Records to use:

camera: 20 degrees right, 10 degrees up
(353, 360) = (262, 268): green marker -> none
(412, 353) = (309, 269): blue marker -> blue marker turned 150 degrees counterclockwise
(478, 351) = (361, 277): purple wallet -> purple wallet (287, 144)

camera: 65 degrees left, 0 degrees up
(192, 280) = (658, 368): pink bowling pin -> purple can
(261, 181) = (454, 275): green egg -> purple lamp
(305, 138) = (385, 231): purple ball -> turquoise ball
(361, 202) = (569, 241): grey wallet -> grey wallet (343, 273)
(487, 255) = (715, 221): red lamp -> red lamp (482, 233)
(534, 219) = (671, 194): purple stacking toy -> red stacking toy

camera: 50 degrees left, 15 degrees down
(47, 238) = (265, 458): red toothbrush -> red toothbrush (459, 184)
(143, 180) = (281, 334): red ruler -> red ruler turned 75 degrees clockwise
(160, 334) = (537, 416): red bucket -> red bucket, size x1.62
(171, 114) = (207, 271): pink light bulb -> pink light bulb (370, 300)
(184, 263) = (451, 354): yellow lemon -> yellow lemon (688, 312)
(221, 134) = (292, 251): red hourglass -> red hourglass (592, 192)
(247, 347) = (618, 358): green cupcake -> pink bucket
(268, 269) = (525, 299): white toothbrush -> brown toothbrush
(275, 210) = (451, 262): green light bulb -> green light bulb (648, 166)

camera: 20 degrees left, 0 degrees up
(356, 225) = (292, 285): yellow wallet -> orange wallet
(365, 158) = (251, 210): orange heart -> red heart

...

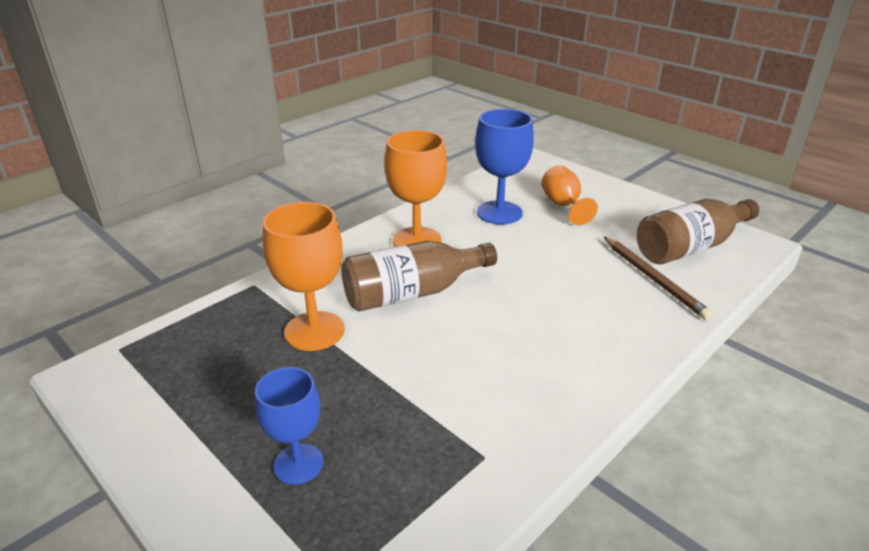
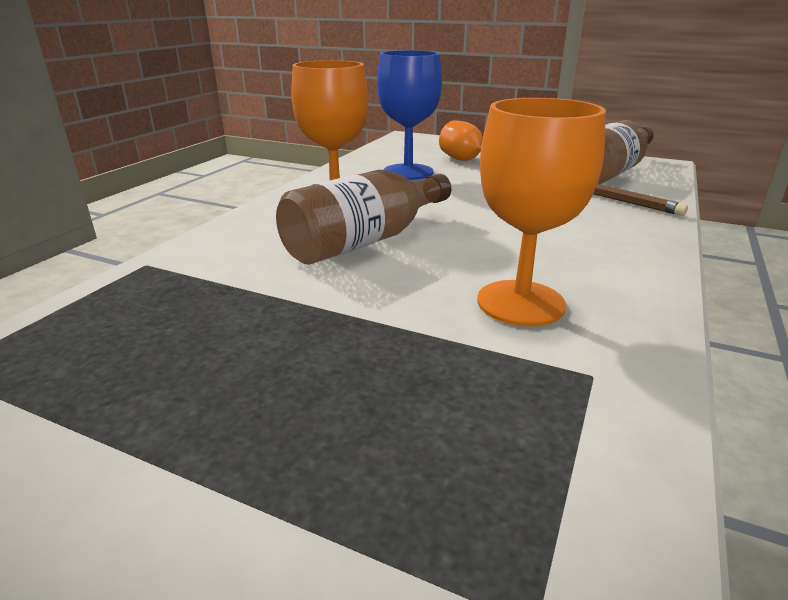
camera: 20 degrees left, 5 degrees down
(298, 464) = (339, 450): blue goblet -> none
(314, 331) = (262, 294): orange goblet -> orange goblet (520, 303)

The problem: Out of the data above, set down the lines from the one with "(487, 255) = (715, 221): red" to the one with "(365, 158) = (251, 210): orange", both included, exactly as written and with no additions.

Exercise result:
(487, 255) = (715, 221): red lamp -> red lamp (482, 233)
(534, 219) = (671, 194): purple stacking toy -> red stacking toy

camera: 50 degrees left, 15 degrees down
(47, 238) = (265, 458): red toothbrush -> red toothbrush (459, 184)
(143, 180) = (281, 334): red ruler -> red ruler turned 75 degrees clockwise
(160, 334) = (537, 416): red bucket -> red bucket, size x1.62
(171, 114) = (207, 271): pink light bulb -> pink light bulb (370, 300)
(184, 263) = (451, 354): yellow lemon -> yellow lemon (688, 312)
(221, 134) = (292, 251): red hourglass -> red hourglass (592, 192)
(247, 347) = (618, 358): green cupcake -> pink bucket
(268, 269) = (525, 299): white toothbrush -> brown toothbrush
(275, 210) = (451, 262): green light bulb -> green light bulb (648, 166)

camera: 20 degrees left, 0 degrees up
(356, 225) = (292, 285): yellow wallet -> orange wallet
(365, 158) = (251, 210): orange heart -> red heart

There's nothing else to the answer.